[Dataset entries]
━━━━━━━━━━━━━━━━
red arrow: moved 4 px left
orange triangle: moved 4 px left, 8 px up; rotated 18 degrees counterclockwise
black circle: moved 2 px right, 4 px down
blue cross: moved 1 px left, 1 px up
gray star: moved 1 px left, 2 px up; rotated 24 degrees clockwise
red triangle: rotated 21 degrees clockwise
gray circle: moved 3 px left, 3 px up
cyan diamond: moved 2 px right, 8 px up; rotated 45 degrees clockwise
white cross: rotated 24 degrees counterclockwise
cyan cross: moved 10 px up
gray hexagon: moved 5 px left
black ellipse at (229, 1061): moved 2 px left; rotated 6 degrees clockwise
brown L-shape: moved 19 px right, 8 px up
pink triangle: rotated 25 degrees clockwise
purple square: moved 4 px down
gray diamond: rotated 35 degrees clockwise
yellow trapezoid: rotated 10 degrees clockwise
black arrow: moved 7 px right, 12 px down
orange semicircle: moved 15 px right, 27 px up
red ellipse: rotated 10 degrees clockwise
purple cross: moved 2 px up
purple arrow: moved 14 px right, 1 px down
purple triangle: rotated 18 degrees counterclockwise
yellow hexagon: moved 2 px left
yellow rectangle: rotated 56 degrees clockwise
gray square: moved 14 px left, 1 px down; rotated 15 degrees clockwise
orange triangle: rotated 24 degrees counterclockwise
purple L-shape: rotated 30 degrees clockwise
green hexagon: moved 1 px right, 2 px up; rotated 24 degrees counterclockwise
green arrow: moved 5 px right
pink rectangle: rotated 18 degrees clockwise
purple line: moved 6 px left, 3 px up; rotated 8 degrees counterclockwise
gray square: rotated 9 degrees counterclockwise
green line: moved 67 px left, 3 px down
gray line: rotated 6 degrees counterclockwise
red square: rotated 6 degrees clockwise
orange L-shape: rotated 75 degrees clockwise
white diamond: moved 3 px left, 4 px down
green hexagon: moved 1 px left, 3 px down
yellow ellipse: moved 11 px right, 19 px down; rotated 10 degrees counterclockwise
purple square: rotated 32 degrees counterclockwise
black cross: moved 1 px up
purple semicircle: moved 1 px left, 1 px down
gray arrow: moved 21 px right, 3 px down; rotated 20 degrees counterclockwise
━━━━━━━━━━━━━━━━
• WHAT THE TASK ASKS: Update the entries above by replacing every instance of "counterclockwise" with "anticlockwise" and keeping everything else the same.

• EXPECTED ANSWER:
red arrow: moved 4 px left
orange triangle: moved 4 px left, 8 px up; rotated 18 degrees anticlockwise
black circle: moved 2 px right, 4 px down
blue cross: moved 1 px left, 1 px up
gray star: moved 1 px left, 2 px up; rotated 24 degrees clockwise
red triangle: rotated 21 degrees clockwise
gray circle: moved 3 px left, 3 px up
cyan diamond: moved 2 px right, 8 px up; rotated 45 degrees clockwise
white cross: rotated 24 degrees anticlockwise
cyan cross: moved 10 px up
gray hexagon: moved 5 px left
black ellipse at (229, 1061): moved 2 px left; rotated 6 degrees clockwise
brown L-shape: moved 19 px right, 8 px up
pink triangle: rotated 25 degrees clockwise
purple square: moved 4 px down
gray diamond: rotated 35 degrees clockwise
yellow trapezoid: rotated 10 degrees clockwise
black arrow: moved 7 px right, 12 px down
orange semicircle: moved 15 px right, 27 px up
red ellipse: rotated 10 degrees clockwise
purple cross: moved 2 px up
purple arrow: moved 14 px right, 1 px down
purple triangle: rotated 18 degrees anticlockwise
yellow hexagon: moved 2 px left
yellow rectangle: rotated 56 degrees clockwise
gray square: moved 14 px left, 1 px down; rotated 15 degrees clockwise
orange triangle: rotated 24 degrees anticlockwise
purple L-shape: rotated 30 degrees clockwise
green hexagon: moved 1 px right, 2 px up; rotated 24 degrees anticlockwise
green arrow: moved 5 px right
pink rectangle: rotated 18 degrees clockwise
purple line: moved 6 px left, 3 px up; rotated 8 degrees anticlockwise
gray square: rotated 9 degrees anticlockwise
green line: moved 67 px left, 3 px down
gray line: rotated 6 degrees anticlockwise
red square: rotated 6 degrees clockwise
orange L-shape: rotated 75 degrees clockwise
white diamond: moved 3 px left, 4 px down
green hexagon: moved 1 px left, 3 px down
yellow ellipse: moved 11 px right, 19 px down; rotated 10 degrees anticlockwise
purple square: rotated 32 degrees anticlockwise
black cross: moved 1 px up
purple semicircle: moved 1 px left, 1 px down
gray arrow: moved 21 px right, 3 px down; rotated 20 degrees anticlockwise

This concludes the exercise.